[Content revision data]

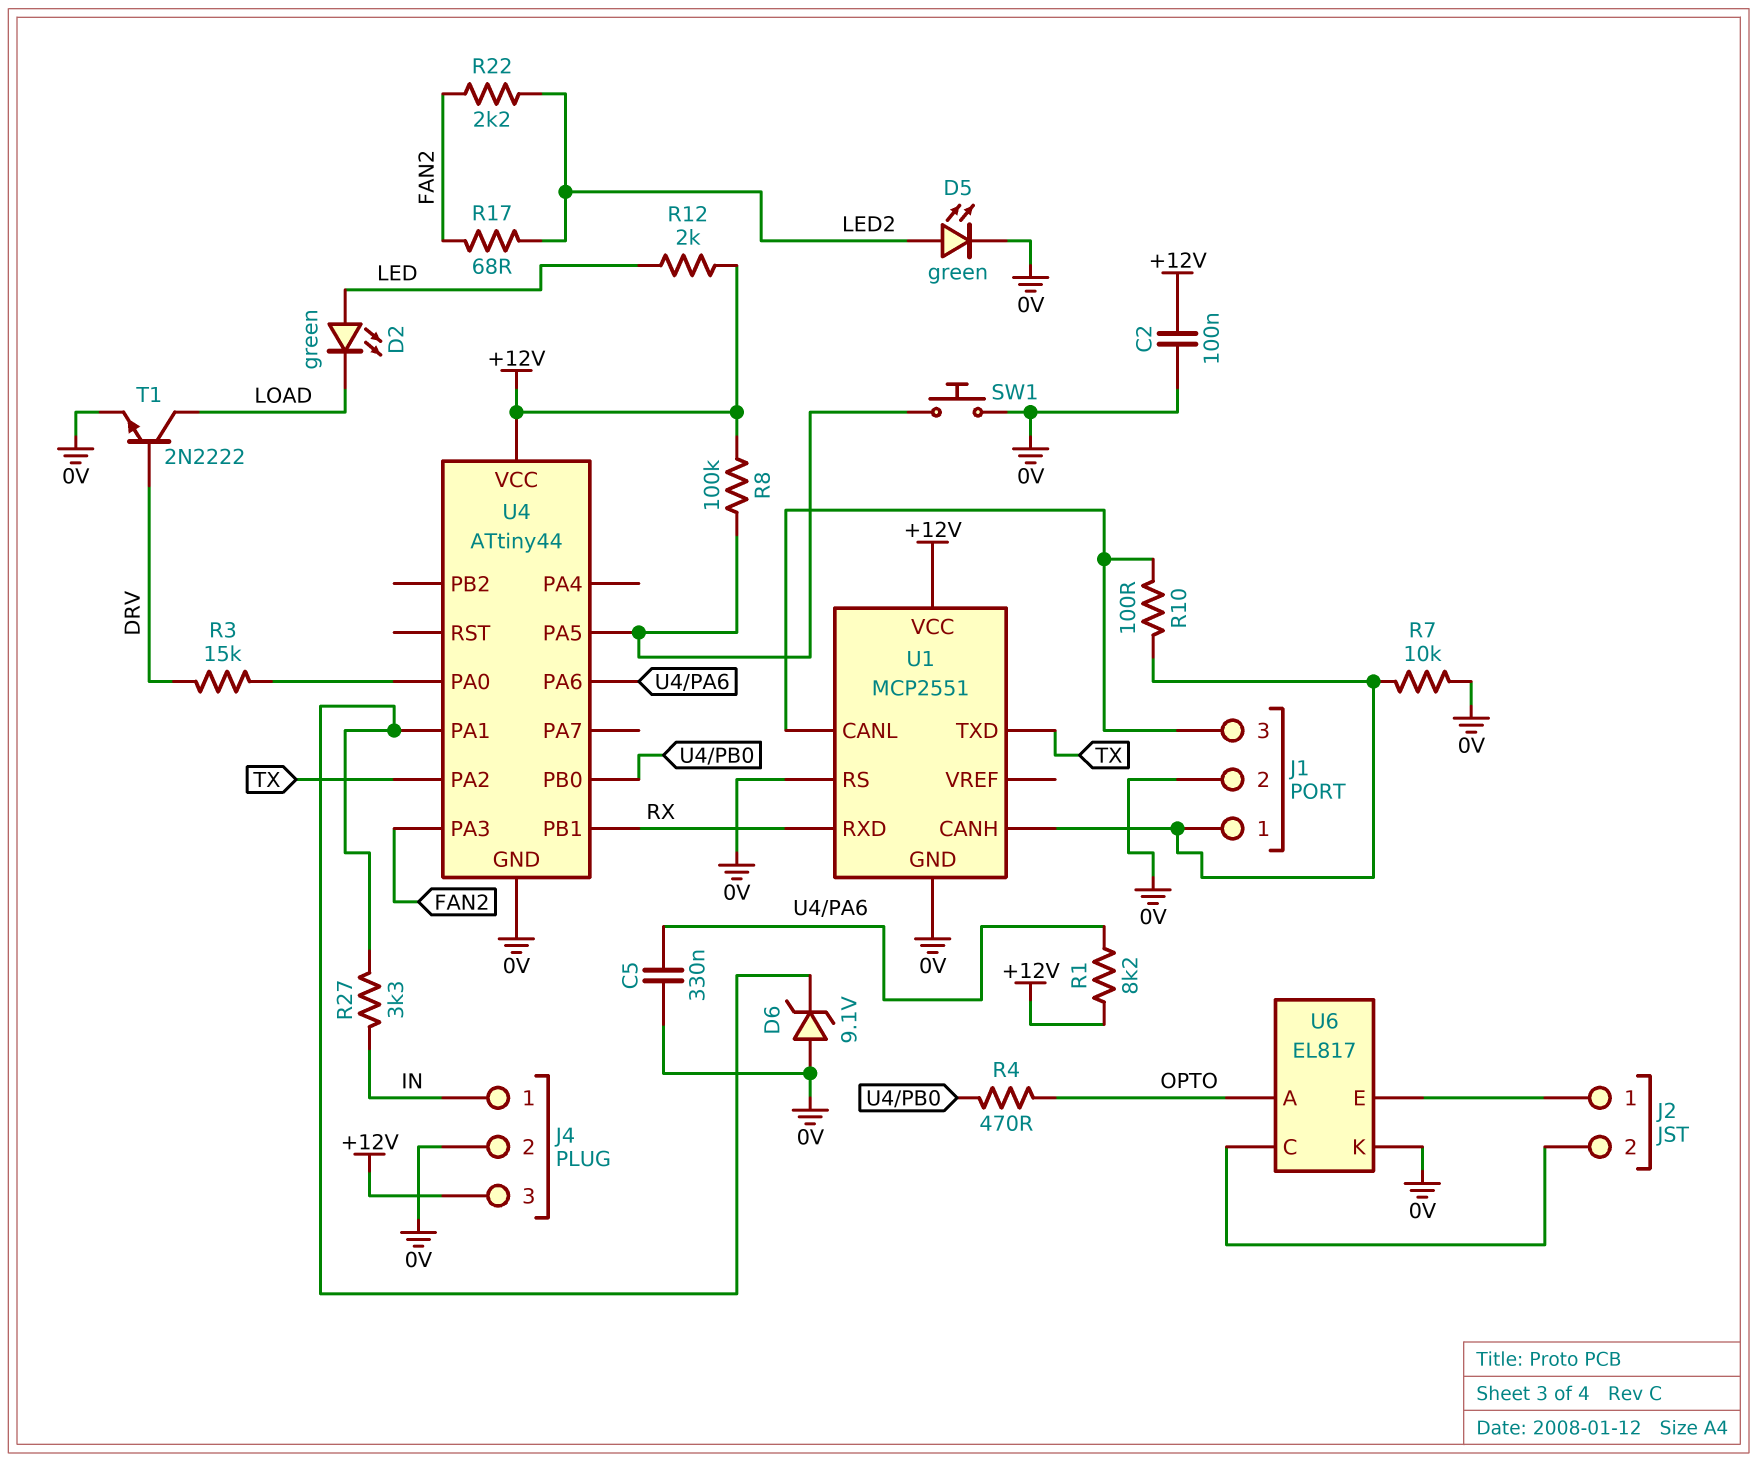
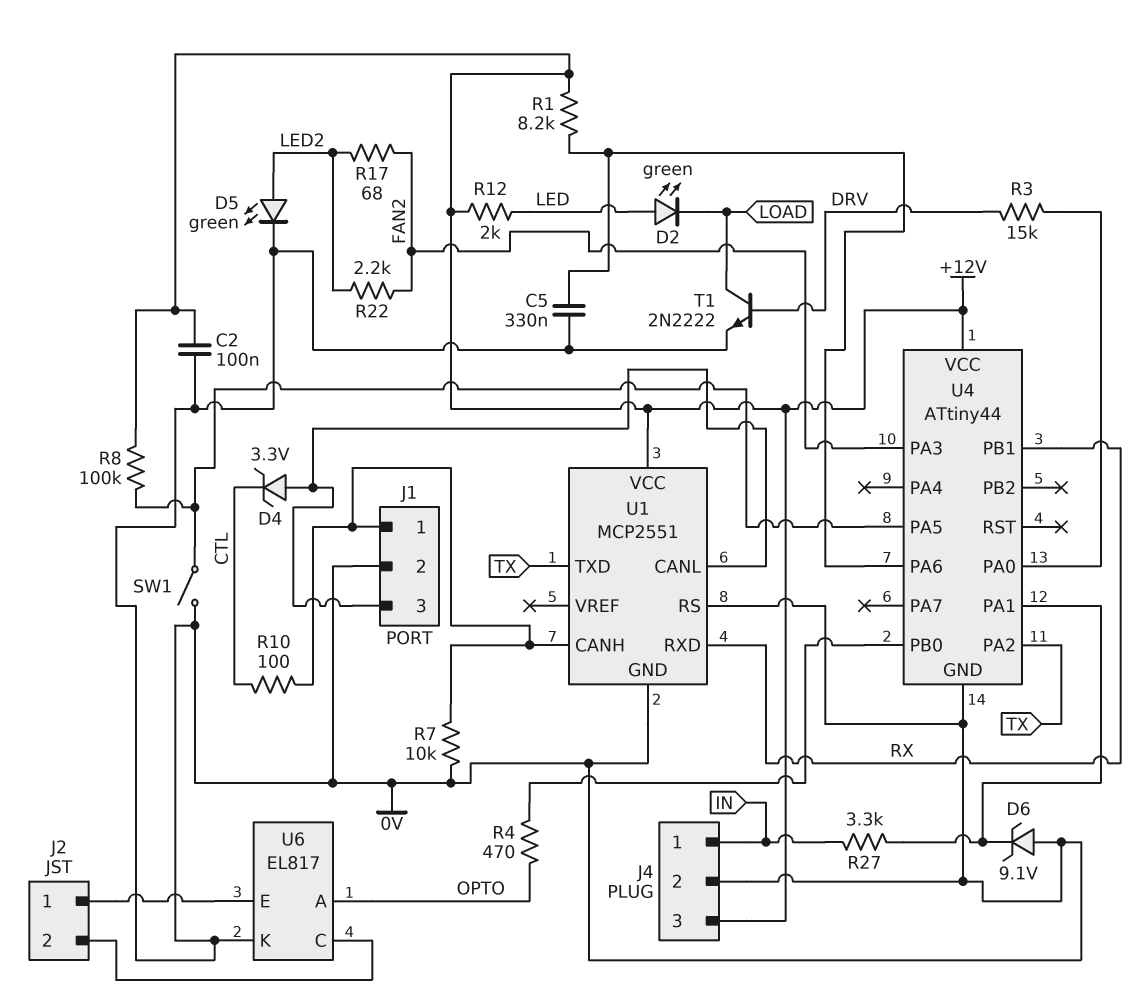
D4: none -> zener 3.3V (A J1/3, K CTL)
R10: 100 (J1/1, J1/3) -> 100 (CTL, J1/1)
SW1: button (0V, U4/PA5) -> switch (0V, U4/PA5)

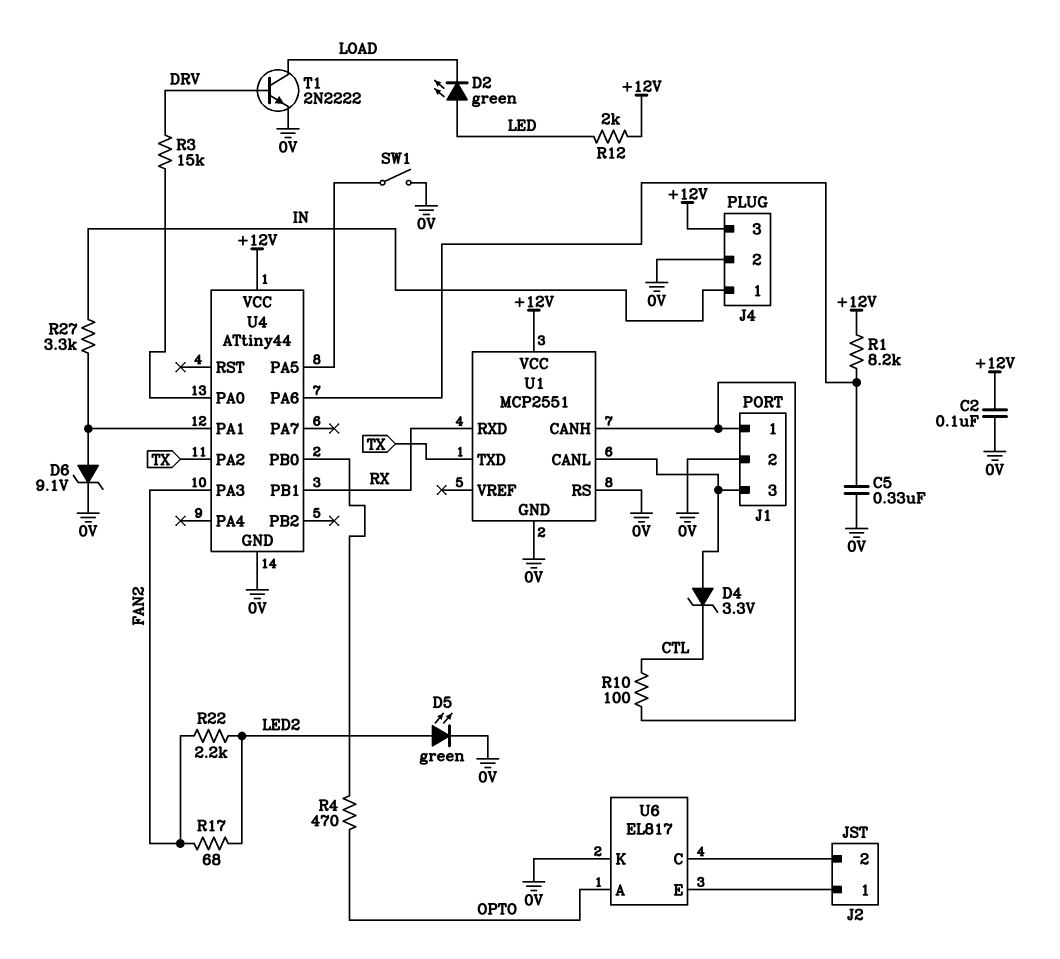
D6: zener 9.1V (A 0V, K U4/PA1) -> zener 9.1V (A U4/PA1, K 0V)
R7: 10k (0V, J1/1) -> none
R8: 100k (+12V, U4/PA5) -> none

## TASK DETAILS
Note every line of the entries in which "zener" appears, and copy it down.

## COMPLETED EXERCISE
D4: none -> zener 3.3V (A J1/3, K CTL)
D6: zener 9.1V (A 0V, K U4/PA1) -> zener 9.1V (A U4/PA1, K 0V)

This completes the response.